Lines with the word "degrees": copy all of them from the entries below.

------------

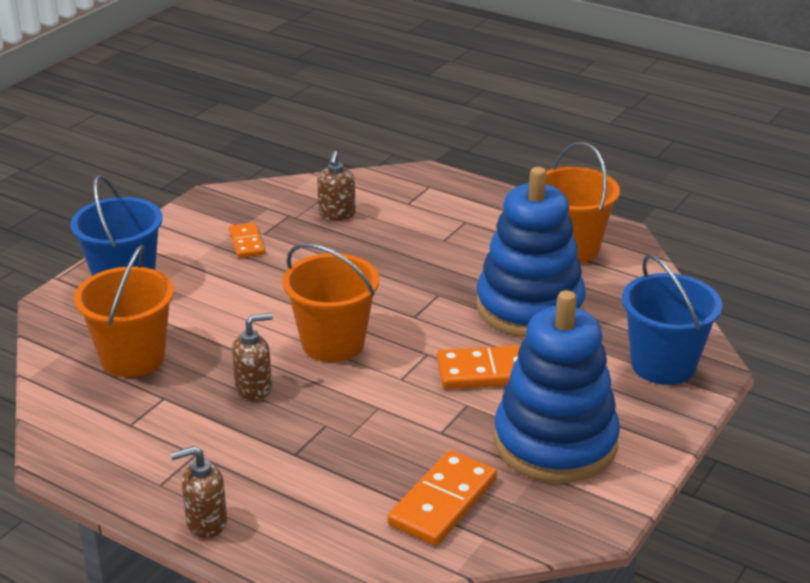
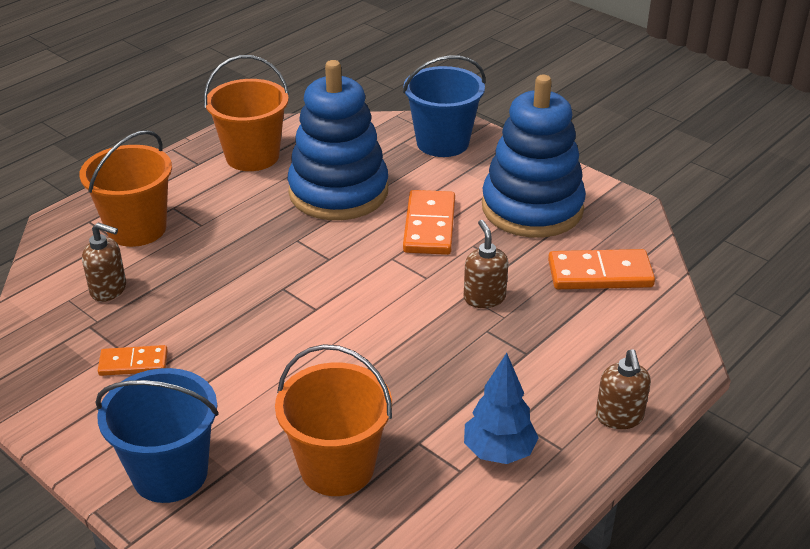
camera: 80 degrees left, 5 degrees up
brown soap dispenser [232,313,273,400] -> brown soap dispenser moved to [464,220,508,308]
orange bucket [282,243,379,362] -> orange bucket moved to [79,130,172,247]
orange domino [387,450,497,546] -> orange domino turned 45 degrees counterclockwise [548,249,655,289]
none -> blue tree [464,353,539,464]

------------

- Result of the exercise:
camera: 80 degrees left, 5 degrees up
orange domino [387,450,497,546] -> orange domino turned 45 degrees counterclockwise [548,249,655,289]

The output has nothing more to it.